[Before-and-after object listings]
════

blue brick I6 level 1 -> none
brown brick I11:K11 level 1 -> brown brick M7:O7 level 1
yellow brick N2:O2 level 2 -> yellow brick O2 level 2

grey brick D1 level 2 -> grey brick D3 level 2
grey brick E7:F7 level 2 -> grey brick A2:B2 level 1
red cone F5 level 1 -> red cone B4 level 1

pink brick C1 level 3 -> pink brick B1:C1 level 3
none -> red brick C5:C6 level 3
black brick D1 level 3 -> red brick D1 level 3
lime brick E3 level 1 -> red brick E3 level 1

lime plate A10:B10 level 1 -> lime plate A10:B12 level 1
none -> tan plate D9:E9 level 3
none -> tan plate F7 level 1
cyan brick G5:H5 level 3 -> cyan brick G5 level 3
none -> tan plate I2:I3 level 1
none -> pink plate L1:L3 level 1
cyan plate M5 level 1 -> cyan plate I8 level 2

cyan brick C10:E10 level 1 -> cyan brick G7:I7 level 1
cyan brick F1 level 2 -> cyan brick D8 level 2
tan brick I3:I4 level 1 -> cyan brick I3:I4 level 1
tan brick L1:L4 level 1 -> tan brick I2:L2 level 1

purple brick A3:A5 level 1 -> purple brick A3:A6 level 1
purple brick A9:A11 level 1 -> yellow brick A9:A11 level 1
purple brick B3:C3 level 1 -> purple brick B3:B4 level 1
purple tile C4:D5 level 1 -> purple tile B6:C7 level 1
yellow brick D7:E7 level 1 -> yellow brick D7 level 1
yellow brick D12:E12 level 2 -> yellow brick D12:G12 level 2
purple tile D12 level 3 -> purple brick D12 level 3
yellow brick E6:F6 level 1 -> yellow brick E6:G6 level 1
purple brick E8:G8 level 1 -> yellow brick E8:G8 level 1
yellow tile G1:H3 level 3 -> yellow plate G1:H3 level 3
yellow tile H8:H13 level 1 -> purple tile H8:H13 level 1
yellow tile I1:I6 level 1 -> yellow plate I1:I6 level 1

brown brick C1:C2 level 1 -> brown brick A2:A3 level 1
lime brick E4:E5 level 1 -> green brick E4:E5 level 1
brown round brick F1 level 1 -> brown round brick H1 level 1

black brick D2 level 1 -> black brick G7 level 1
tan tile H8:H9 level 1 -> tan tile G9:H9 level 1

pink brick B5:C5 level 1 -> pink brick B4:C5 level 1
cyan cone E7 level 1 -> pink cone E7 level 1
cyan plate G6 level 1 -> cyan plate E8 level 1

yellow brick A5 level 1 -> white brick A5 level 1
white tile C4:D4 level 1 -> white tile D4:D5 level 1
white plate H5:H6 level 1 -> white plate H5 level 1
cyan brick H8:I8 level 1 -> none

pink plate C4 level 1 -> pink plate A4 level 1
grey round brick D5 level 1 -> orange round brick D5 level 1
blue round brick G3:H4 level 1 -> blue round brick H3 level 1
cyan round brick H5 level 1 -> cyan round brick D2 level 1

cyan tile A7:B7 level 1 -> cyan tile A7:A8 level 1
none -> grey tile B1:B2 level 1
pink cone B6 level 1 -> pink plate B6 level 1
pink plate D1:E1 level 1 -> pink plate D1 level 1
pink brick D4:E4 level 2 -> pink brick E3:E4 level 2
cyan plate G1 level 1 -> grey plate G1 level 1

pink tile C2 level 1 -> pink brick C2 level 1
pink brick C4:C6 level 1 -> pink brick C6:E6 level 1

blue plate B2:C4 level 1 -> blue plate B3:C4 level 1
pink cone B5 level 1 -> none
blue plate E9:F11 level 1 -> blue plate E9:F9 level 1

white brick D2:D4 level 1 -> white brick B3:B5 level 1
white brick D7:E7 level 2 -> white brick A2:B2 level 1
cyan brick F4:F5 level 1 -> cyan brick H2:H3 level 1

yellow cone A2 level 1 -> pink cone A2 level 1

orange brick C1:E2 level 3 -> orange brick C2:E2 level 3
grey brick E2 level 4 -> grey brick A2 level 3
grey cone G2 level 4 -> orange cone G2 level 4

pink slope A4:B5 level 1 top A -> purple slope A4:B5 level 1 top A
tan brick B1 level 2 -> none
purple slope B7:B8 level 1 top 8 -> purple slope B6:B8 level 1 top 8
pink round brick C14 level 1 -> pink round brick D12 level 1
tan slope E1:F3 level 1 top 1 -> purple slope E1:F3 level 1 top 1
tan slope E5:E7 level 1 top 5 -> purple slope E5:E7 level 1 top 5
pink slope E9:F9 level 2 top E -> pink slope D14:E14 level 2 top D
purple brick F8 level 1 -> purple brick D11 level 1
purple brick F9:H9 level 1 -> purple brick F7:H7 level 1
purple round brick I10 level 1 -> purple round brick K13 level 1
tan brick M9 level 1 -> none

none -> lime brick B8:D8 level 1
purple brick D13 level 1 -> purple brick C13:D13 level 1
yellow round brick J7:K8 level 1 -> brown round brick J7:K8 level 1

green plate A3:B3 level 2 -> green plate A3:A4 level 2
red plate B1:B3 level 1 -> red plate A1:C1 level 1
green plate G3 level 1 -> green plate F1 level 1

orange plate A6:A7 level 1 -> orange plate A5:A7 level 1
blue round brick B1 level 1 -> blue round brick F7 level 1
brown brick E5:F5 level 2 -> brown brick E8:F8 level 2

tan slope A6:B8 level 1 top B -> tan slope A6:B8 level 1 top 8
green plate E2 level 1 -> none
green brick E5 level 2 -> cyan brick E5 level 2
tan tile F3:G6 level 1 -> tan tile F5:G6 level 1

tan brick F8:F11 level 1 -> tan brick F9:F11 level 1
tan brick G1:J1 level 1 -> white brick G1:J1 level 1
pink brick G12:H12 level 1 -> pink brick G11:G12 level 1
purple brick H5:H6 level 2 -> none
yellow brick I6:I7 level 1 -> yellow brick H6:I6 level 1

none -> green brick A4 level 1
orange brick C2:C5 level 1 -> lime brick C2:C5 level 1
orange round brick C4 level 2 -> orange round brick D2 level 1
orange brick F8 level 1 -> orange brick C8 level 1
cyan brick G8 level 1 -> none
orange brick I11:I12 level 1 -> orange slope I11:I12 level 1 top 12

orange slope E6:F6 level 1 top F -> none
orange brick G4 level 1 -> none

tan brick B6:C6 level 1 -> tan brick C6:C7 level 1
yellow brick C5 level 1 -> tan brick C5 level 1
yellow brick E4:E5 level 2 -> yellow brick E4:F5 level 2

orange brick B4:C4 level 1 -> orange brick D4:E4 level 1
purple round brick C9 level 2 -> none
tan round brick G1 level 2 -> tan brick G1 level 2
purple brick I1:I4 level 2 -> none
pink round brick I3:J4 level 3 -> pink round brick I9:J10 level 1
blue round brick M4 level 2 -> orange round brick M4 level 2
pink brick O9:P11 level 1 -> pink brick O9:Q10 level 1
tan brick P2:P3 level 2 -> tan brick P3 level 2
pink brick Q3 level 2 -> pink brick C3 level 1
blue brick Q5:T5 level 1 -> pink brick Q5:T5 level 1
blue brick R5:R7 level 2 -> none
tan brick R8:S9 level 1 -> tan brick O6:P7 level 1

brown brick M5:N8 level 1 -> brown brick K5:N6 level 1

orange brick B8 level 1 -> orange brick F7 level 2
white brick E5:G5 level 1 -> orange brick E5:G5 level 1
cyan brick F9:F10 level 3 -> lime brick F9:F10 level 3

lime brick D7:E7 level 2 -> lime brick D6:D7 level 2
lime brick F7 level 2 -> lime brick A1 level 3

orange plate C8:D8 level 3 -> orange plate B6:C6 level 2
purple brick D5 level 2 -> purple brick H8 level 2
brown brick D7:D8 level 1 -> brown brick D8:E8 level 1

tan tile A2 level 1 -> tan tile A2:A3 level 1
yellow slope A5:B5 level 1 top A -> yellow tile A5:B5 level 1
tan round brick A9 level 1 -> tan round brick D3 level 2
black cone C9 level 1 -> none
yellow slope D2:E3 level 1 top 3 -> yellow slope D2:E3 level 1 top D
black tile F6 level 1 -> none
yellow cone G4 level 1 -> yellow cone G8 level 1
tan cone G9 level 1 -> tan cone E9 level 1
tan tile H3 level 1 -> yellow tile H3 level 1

════

**Work required:**
In the data above, repeat exactly each line from the first through the line that contains "yellow brick D12:E12", and give nothing else.

**Exercise answer:**
blue brick I6 level 1 -> none
brown brick I11:K11 level 1 -> brown brick M7:O7 level 1
yellow brick N2:O2 level 2 -> yellow brick O2 level 2

grey brick D1 level 2 -> grey brick D3 level 2
grey brick E7:F7 level 2 -> grey brick A2:B2 level 1
red cone F5 level 1 -> red cone B4 level 1

pink brick C1 level 3 -> pink brick B1:C1 level 3
none -> red brick C5:C6 level 3
black brick D1 level 3 -> red brick D1 level 3
lime brick E3 level 1 -> red brick E3 level 1

lime plate A10:B10 level 1 -> lime plate A10:B12 level 1
none -> tan plate D9:E9 level 3
none -> tan plate F7 level 1
cyan brick G5:H5 level 3 -> cyan brick G5 level 3
none -> tan plate I2:I3 level 1
none -> pink plate L1:L3 level 1
cyan plate M5 level 1 -> cyan plate I8 level 2

cyan brick C10:E10 level 1 -> cyan brick G7:I7 level 1
cyan brick F1 level 2 -> cyan brick D8 level 2
tan brick I3:I4 level 1 -> cyan brick I3:I4 level 1
tan brick L1:L4 level 1 -> tan brick I2:L2 level 1

purple brick A3:A5 level 1 -> purple brick A3:A6 level 1
purple brick A9:A11 level 1 -> yellow brick A9:A11 level 1
purple brick B3:C3 level 1 -> purple brick B3:B4 level 1
purple tile C4:D5 level 1 -> purple tile B6:C7 level 1
yellow brick D7:E7 level 1 -> yellow brick D7 level 1
yellow brick D12:E12 level 2 -> yellow brick D12:G12 level 2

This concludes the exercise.